Directive ::
Please reproduce every one of the lines below word for word.

|---|

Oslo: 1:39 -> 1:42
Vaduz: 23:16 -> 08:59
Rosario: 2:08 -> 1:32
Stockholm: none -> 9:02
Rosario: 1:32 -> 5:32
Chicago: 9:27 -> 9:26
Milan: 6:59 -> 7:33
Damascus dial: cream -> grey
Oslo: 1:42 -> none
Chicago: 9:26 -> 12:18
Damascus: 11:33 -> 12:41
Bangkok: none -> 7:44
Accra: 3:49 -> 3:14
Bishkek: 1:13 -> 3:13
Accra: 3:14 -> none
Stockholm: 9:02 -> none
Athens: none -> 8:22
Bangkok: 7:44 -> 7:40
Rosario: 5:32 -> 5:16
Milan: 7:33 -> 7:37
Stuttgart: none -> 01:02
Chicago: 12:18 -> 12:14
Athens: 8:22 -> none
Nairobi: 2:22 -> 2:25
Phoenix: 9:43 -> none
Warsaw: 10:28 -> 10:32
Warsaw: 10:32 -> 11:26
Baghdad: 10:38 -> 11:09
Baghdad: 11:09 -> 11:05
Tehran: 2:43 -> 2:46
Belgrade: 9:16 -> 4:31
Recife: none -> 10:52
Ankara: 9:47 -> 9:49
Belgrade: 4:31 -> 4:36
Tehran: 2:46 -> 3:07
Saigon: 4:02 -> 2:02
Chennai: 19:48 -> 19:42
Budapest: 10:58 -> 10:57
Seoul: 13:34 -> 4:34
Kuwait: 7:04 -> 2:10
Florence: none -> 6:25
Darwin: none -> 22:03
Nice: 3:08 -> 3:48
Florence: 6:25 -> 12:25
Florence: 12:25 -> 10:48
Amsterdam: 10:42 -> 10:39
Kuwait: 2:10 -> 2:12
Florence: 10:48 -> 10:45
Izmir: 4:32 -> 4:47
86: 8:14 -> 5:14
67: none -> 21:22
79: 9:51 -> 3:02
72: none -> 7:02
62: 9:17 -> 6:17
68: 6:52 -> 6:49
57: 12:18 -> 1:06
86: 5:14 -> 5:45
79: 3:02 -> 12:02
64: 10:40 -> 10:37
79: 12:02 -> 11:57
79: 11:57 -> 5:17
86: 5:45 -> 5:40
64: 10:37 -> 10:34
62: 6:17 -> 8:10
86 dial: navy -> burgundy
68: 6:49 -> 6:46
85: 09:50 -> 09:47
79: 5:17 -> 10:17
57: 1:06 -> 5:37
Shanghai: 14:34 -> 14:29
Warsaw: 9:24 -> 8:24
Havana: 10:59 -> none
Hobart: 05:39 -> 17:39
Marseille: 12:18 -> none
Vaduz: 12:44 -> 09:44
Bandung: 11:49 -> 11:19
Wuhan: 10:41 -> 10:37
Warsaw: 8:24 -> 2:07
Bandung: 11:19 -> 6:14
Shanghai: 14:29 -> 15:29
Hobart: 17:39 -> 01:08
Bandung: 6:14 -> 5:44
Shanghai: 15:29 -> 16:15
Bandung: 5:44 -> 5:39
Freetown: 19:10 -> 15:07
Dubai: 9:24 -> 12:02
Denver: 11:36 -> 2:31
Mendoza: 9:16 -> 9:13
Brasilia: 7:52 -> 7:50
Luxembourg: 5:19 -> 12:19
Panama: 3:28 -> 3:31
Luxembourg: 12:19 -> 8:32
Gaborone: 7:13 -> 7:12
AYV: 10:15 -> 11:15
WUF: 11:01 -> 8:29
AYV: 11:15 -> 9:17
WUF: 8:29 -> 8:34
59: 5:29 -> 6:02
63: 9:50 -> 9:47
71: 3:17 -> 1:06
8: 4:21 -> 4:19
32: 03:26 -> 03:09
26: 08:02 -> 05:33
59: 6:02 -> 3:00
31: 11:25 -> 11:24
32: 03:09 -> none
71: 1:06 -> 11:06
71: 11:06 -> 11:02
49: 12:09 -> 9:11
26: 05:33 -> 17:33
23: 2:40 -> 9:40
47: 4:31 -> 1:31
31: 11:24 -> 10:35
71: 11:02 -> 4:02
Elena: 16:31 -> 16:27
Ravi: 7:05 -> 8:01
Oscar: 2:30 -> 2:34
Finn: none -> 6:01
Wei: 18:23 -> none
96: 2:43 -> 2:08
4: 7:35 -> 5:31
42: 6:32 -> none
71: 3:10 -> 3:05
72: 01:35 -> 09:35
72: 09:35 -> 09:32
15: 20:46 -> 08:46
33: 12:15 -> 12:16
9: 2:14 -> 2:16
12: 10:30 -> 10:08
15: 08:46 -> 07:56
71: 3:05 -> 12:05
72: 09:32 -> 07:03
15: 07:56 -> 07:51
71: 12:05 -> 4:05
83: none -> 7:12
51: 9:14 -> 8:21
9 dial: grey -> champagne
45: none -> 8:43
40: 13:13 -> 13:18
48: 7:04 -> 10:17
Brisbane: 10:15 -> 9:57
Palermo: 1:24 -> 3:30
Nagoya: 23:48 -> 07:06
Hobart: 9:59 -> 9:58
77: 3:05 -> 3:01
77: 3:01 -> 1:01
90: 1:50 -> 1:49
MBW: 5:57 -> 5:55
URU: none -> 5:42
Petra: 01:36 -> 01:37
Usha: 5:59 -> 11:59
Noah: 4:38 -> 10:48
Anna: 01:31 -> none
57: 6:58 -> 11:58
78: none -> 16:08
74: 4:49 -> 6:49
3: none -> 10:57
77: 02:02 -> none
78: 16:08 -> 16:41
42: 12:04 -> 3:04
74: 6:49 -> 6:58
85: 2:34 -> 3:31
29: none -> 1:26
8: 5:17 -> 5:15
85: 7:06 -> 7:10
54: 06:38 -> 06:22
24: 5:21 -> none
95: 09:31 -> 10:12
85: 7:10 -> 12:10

|---|

Final result ::
Oslo: 1:39 -> 1:42
Vaduz: 23:16 -> 08:59
Rosario: 2:08 -> 1:32
Stockholm: none -> 9:02
Rosario: 1:32 -> 5:32
Chicago: 9:27 -> 9:26
Milan: 6:59 -> 7:33
Damascus dial: cream -> grey
Oslo: 1:42 -> none
Chicago: 9:26 -> 12:18
Damascus: 11:33 -> 12:41
Bangkok: none -> 7:44
Accra: 3:49 -> 3:14
Bishkek: 1:13 -> 3:13
Accra: 3:14 -> none
Stockholm: 9:02 -> none
Athens: none -> 8:22
Bangkok: 7:44 -> 7:40
Rosario: 5:32 -> 5:16
Milan: 7:33 -> 7:37
Stuttgart: none -> 01:02
Chicago: 12:18 -> 12:14
Athens: 8:22 -> none
Nairobi: 2:22 -> 2:25
Phoenix: 9:43 -> none
Warsaw: 10:28 -> 10:32
Warsaw: 10:32 -> 11:26
Baghdad: 10:38 -> 11:09
Baghdad: 11:09 -> 11:05
Tehran: 2:43 -> 2:46
Belgrade: 9:16 -> 4:31
Recife: none -> 10:52
Ankara: 9:47 -> 9:49
Belgrade: 4:31 -> 4:36
Tehran: 2:46 -> 3:07
Saigon: 4:02 -> 2:02
Chennai: 19:48 -> 19:42
Budapest: 10:58 -> 10:57
Seoul: 13:34 -> 4:34
Kuwait: 7:04 -> 2:10
Florence: none -> 6:25
Darwin: none -> 22:03
Nice: 3:08 -> 3:48
Florence: 6:25 -> 12:25
Florence: 12:25 -> 10:48
Amsterdam: 10:42 -> 10:39
Kuwait: 2:10 -> 2:12
Florence: 10:48 -> 10:45
Izmir: 4:32 -> 4:47
86: 8:14 -> 5:14
67: none -> 21:22
79: 9:51 -> 3:02
72: none -> 7:02
62: 9:17 -> 6:17
68: 6:52 -> 6:49
57: 12:18 -> 1:06
86: 5:14 -> 5:45
79: 3:02 -> 12:02
64: 10:40 -> 10:37
79: 12:02 -> 11:57
79: 11:57 -> 5:17
86: 5:45 -> 5:40
64: 10:37 -> 10:34
62: 6:17 -> 8:10
86 dial: navy -> burgundy
68: 6:49 -> 6:46
85: 09:50 -> 09:47
79: 5:17 -> 10:17
57: 1:06 -> 5:37
Shanghai: 14:34 -> 14:29
Warsaw: 9:24 -> 8:24
Havana: 10:59 -> none
Hobart: 05:39 -> 17:39
Marseille: 12:18 -> none
Vaduz: 12:44 -> 09:44
Bandung: 11:49 -> 11:19
Wuhan: 10:41 -> 10:37
Warsaw: 8:24 -> 2:07
Bandung: 11:19 -> 6:14
Shanghai: 14:29 -> 15:29
Hobart: 17:39 -> 01:08
Bandung: 6:14 -> 5:44
Shanghai: 15:29 -> 16:15
Bandung: 5:44 -> 5:39
Freetown: 19:10 -> 15:07
Dubai: 9:24 -> 12:02
Denver: 11:36 -> 2:31
Mendoza: 9:16 -> 9:13
Brasilia: 7:52 -> 7:50
Luxembourg: 5:19 -> 12:19
Panama: 3:28 -> 3:31
Luxembourg: 12:19 -> 8:32
Gaborone: 7:13 -> 7:12
AYV: 10:15 -> 11:15
WUF: 11:01 -> 8:29
AYV: 11:15 -> 9:17
WUF: 8:29 -> 8:34
59: 5:29 -> 6:02
63: 9:50 -> 9:47
71: 3:17 -> 1:06
8: 4:21 -> 4:19
32: 03:26 -> 03:09
26: 08:02 -> 05:33
59: 6:02 -> 3:00
31: 11:25 -> 11:24
32: 03:09 -> none
71: 1:06 -> 11:06
71: 11:06 -> 11:02
49: 12:09 -> 9:11
26: 05:33 -> 17:33
23: 2:40 -> 9:40
47: 4:31 -> 1:31
31: 11:24 -> 10:35
71: 11:02 -> 4:02
Elena: 16:31 -> 16:27
Ravi: 7:05 -> 8:01
Oscar: 2:30 -> 2:34
Finn: none -> 6:01
Wei: 18:23 -> none
96: 2:43 -> 2:08
4: 7:35 -> 5:31
42: 6:32 -> none
71: 3:10 -> 3:05
72: 01:35 -> 09:35
72: 09:35 -> 09:32
15: 20:46 -> 08:46
33: 12:15 -> 12:16
9: 2:14 -> 2:16
12: 10:30 -> 10:08
15: 08:46 -> 07:56
71: 3:05 -> 12:05
72: 09:32 -> 07:03
15: 07:56 -> 07:51
71: 12:05 -> 4:05
83: none -> 7:12
51: 9:14 -> 8:21
9 dial: grey -> champagne
45: none -> 8:43
40: 13:13 -> 13:18
48: 7:04 -> 10:17
Brisbane: 10:15 -> 9:57
Palermo: 1:24 -> 3:30
Nagoya: 23:48 -> 07:06
Hobart: 9:59 -> 9:58
77: 3:05 -> 3:01
77: 3:01 -> 1:01
90: 1:50 -> 1:49
MBW: 5:57 -> 5:55
URU: none -> 5:42
Petra: 01:36 -> 01:37
Usha: 5:59 -> 11:59
Noah: 4:38 -> 10:48
Anna: 01:31 -> none
57: 6:58 -> 11:58
78: none -> 16:08
74: 4:49 -> 6:49
3: none -> 10:57
77: 02:02 -> none
78: 16:08 -> 16:41
42: 12:04 -> 3:04
74: 6:49 -> 6:58
85: 2:34 -> 3:31
29: none -> 1:26
8: 5:17 -> 5:15
85: 7:06 -> 7:10
54: 06:38 -> 06:22
24: 5:21 -> none
95: 09:31 -> 10:12
85: 7:10 -> 12:10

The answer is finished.